The response must consist of the lines below from the one with "BUTTON3 pin SIG: D5 -> D0" through the one with "TFT2 pin RES: D0 -> D5", exactly as they appear and with both ends kept.

Material shown:
:::::

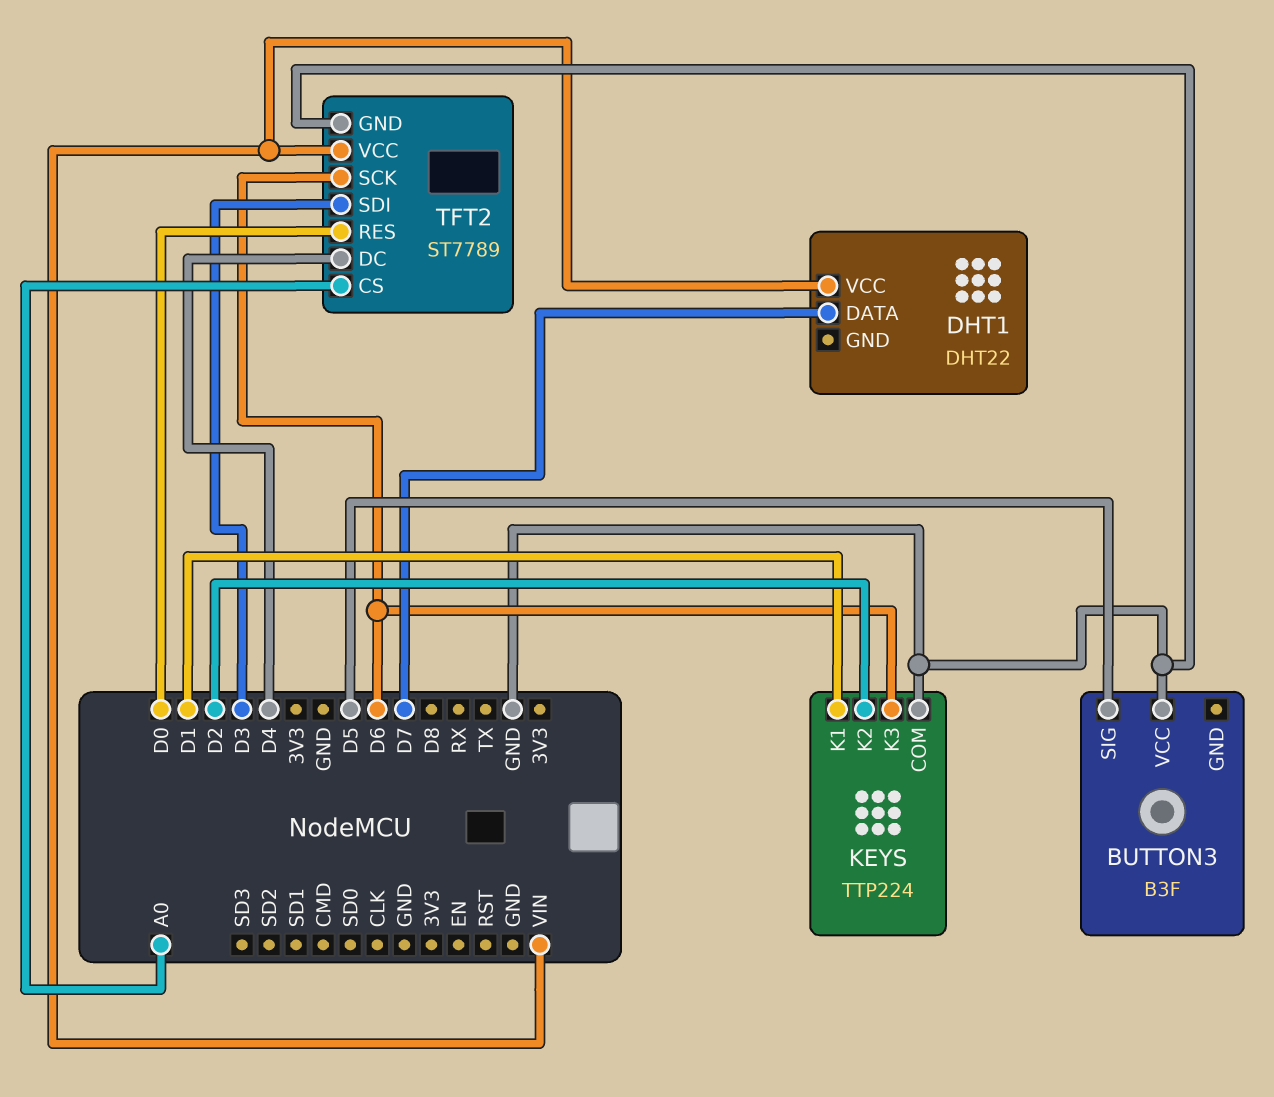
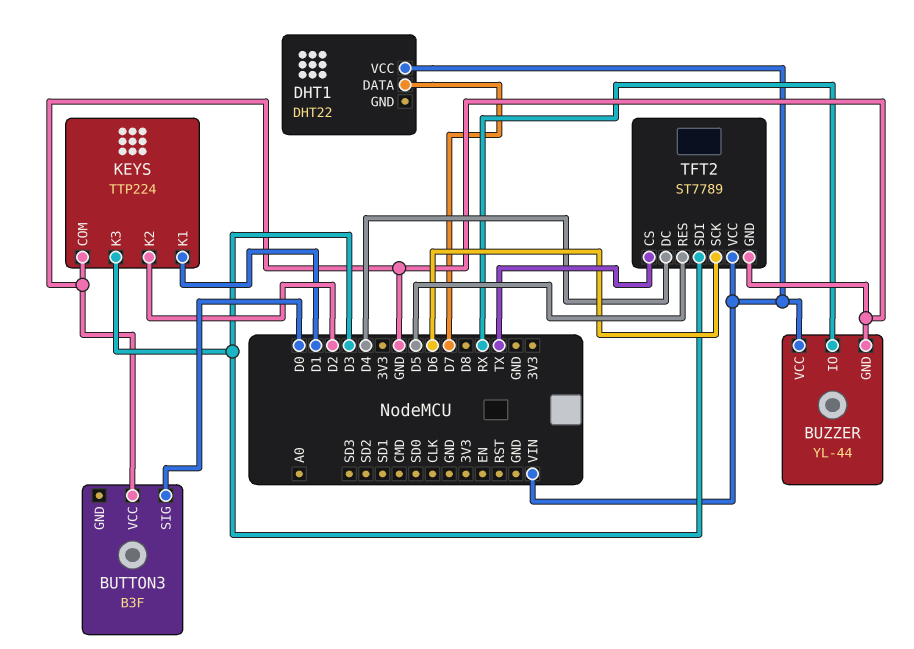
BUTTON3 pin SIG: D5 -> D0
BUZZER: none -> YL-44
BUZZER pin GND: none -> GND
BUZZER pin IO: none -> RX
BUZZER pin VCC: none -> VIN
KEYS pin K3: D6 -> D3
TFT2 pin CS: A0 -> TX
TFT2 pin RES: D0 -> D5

:::::

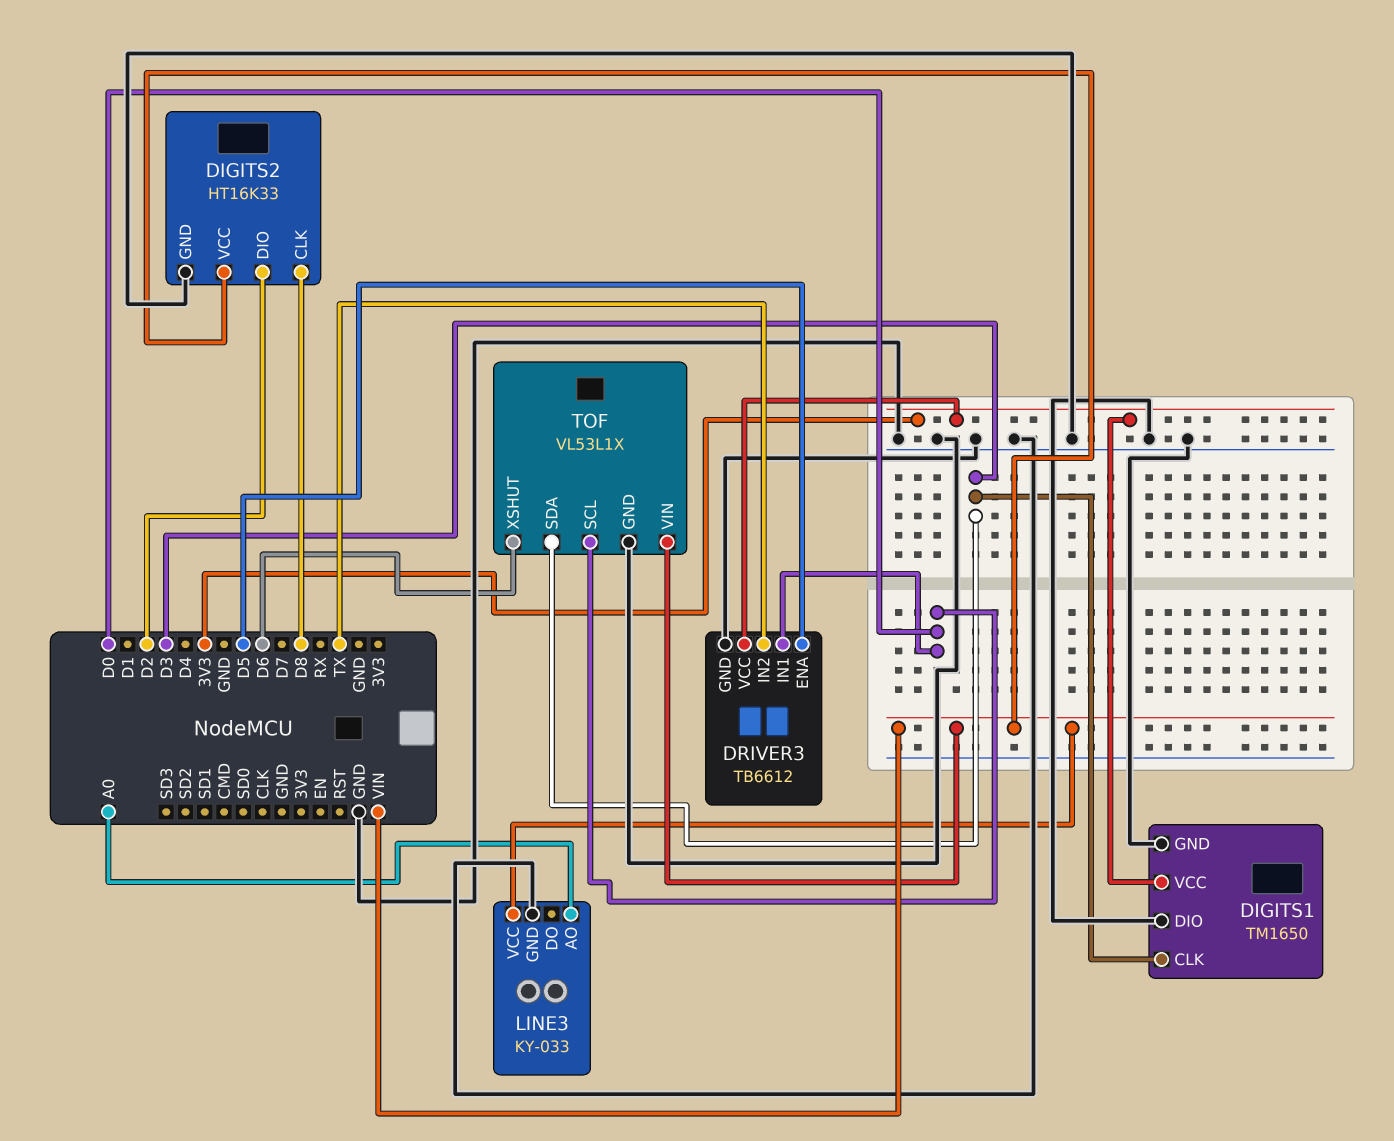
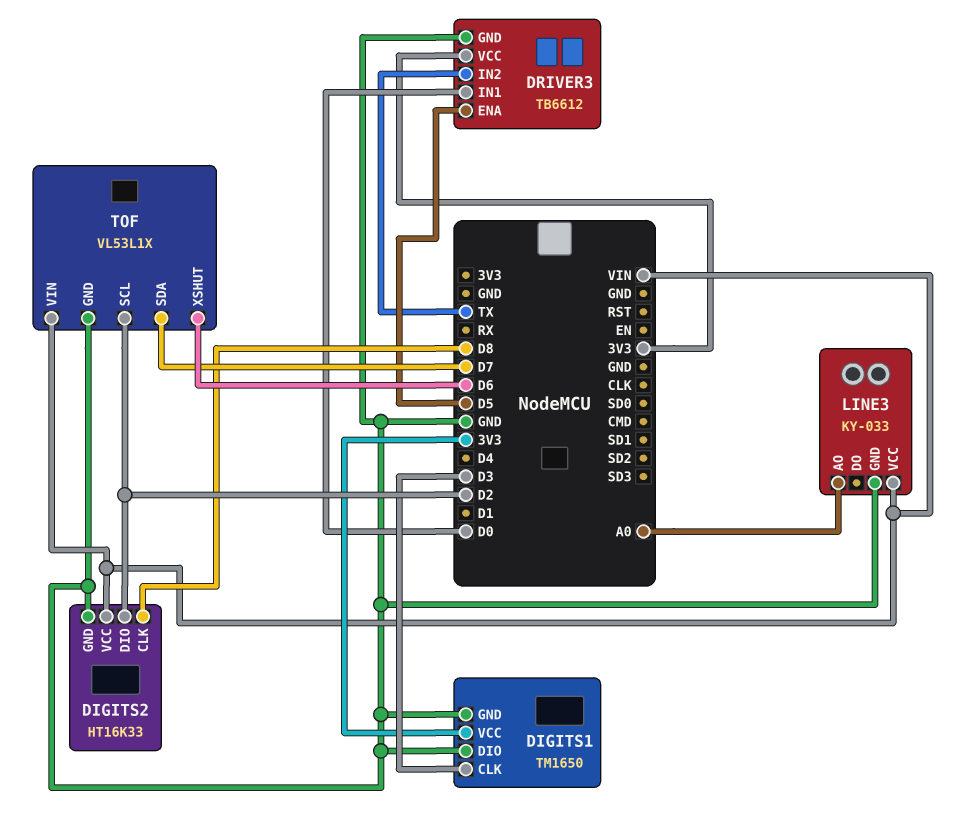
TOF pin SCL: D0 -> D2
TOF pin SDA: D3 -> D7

:::::

Reply to the task:
BUTTON3 pin SIG: D5 -> D0
BUZZER: none -> YL-44
BUZZER pin GND: none -> GND
BUZZER pin IO: none -> RX
BUZZER pin VCC: none -> VIN
KEYS pin K3: D6 -> D3
TFT2 pin CS: A0 -> TX
TFT2 pin RES: D0 -> D5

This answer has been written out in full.